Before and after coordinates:
*** Block opens ***

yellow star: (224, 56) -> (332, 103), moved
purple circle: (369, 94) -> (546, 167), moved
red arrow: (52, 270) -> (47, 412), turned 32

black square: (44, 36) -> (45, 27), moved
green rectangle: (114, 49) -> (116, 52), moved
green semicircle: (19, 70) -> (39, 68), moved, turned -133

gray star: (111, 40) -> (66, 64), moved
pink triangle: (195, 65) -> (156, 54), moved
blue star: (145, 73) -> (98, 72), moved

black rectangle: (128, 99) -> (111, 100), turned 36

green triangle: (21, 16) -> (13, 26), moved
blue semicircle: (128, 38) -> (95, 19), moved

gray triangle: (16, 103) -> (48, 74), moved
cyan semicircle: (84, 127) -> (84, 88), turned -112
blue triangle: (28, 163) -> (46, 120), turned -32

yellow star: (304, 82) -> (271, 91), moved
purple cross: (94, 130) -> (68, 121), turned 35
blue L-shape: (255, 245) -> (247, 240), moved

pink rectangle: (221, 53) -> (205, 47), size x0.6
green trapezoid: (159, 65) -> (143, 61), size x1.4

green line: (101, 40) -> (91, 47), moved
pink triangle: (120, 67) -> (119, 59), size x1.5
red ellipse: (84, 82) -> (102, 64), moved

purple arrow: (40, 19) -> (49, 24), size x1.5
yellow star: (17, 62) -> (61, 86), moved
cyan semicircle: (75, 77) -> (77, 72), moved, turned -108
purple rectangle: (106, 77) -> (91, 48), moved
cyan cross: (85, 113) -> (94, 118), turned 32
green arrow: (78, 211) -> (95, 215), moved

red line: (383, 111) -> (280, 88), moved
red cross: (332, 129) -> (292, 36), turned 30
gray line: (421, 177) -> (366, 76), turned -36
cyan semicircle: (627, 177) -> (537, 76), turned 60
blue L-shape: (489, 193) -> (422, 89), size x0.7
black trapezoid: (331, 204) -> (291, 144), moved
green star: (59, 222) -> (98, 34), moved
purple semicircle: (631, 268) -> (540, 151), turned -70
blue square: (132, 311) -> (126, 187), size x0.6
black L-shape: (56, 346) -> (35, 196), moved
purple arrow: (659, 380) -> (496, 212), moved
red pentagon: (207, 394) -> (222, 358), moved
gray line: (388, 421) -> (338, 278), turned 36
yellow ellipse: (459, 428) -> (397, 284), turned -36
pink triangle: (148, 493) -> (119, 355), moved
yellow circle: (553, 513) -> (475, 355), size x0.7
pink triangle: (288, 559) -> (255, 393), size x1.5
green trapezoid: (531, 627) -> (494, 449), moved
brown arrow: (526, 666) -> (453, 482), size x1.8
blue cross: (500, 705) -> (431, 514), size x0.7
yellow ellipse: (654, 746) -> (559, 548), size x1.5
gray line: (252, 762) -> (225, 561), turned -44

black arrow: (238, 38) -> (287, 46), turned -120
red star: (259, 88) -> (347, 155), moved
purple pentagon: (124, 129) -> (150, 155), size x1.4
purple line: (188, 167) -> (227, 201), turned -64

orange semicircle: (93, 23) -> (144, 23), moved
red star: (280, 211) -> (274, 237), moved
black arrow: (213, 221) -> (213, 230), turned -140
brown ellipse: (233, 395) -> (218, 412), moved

*** Block closes ***
*** Block opens ***

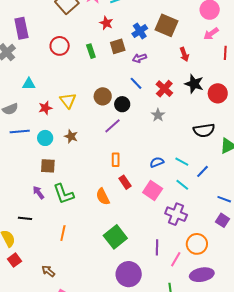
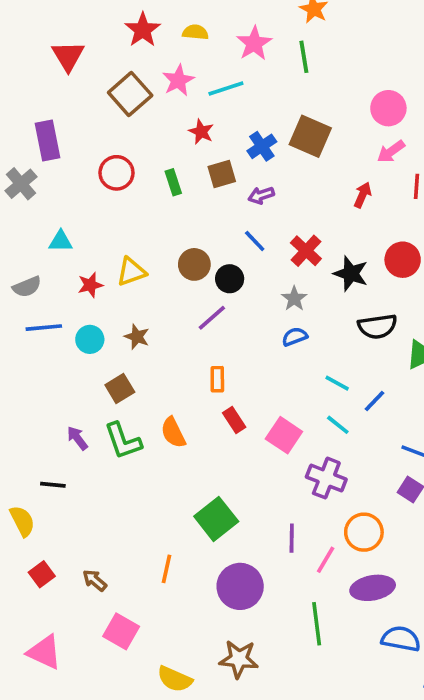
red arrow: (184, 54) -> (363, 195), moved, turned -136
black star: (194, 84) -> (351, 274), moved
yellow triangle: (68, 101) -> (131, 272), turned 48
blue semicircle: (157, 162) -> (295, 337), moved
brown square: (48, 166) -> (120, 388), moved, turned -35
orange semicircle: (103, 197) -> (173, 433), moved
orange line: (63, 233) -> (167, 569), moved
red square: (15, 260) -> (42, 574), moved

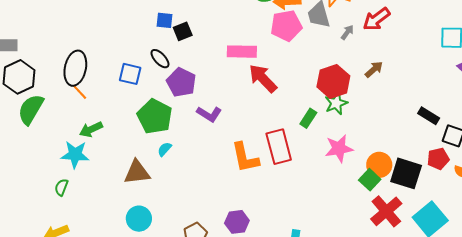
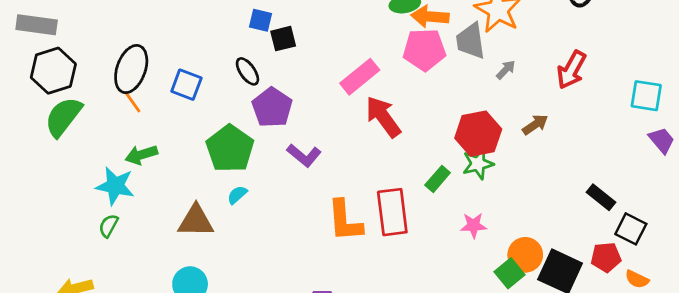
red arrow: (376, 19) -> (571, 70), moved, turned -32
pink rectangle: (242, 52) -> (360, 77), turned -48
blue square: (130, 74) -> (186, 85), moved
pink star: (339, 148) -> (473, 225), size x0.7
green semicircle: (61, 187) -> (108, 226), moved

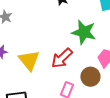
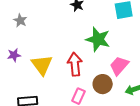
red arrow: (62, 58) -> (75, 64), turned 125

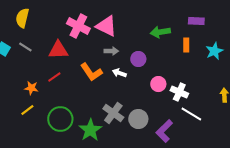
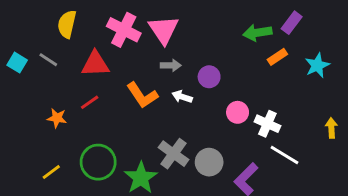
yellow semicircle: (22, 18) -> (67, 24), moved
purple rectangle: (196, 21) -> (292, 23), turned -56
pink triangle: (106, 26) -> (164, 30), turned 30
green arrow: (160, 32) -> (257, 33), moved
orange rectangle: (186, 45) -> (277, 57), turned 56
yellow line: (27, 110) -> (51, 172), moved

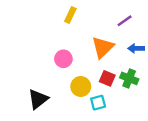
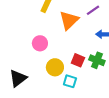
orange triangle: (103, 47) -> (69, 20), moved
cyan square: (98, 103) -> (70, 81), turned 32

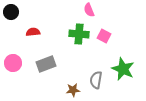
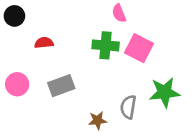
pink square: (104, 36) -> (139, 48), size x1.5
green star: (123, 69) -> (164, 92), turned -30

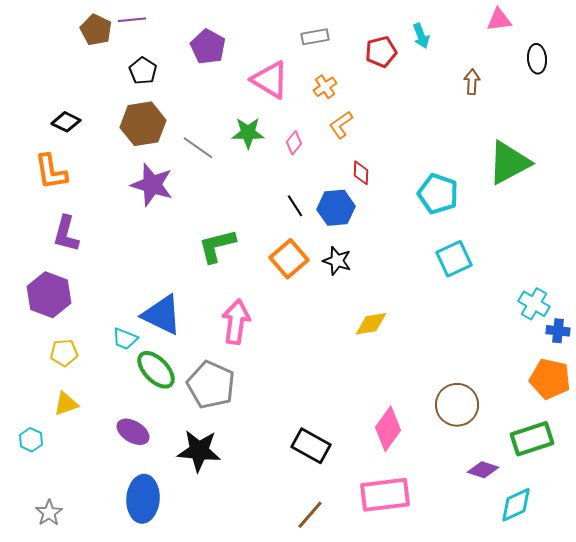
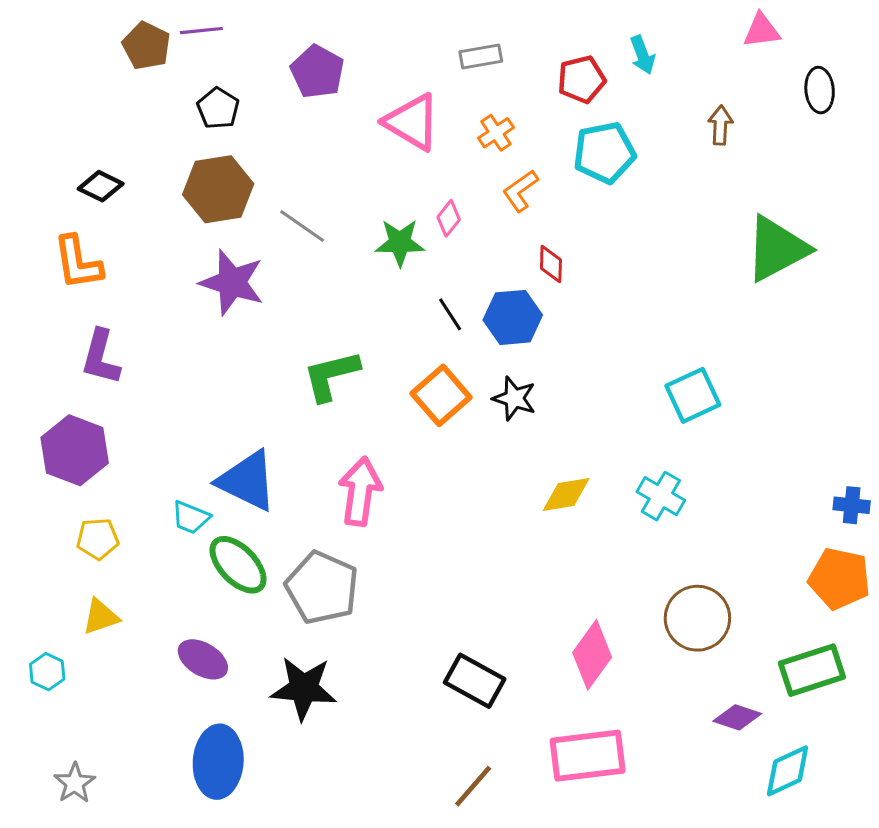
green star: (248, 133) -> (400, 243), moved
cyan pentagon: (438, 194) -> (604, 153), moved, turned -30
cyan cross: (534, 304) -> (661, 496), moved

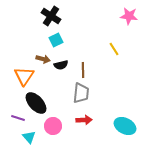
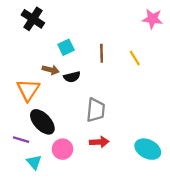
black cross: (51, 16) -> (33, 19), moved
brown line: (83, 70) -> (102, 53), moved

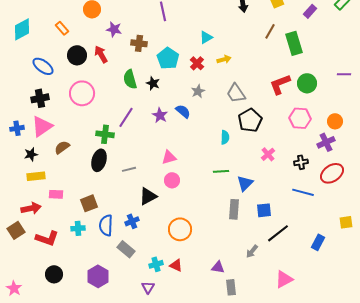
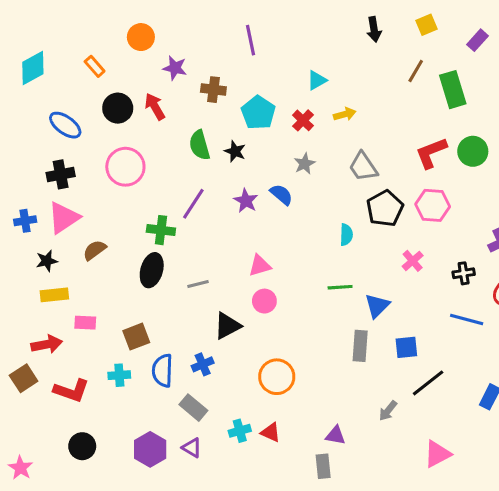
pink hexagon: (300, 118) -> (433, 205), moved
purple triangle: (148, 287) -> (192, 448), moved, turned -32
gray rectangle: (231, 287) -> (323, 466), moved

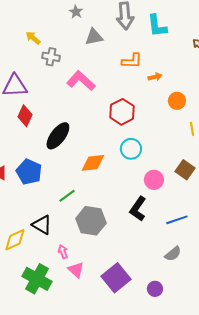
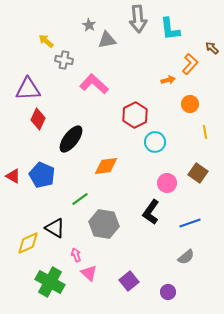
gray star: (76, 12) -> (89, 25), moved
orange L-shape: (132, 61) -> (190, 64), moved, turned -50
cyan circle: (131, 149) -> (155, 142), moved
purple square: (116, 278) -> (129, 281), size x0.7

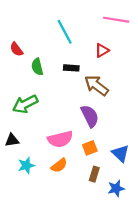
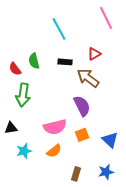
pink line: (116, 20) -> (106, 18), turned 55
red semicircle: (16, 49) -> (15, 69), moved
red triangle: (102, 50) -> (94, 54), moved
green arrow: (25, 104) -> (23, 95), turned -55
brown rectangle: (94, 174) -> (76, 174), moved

*** Block closes ***

Task requirements – All that is wanted is an exact copy of the lines above from the one with "red line: (383, 111) -> (280, 88), moved" through the one with "blue square: (132, 311)", with both ends included.

Answer to the exercise –
red line: (383, 111) -> (280, 88), moved
red cross: (332, 129) -> (292, 36), turned 30
gray line: (421, 177) -> (366, 76), turned -36
cyan semicircle: (627, 177) -> (537, 76), turned 60
blue L-shape: (489, 193) -> (422, 89), size x0.7
black trapezoid: (331, 204) -> (291, 144), moved
green star: (59, 222) -> (98, 34), moved
purple semicircle: (631, 268) -> (540, 151), turned -70
blue square: (132, 311) -> (126, 187), size x0.6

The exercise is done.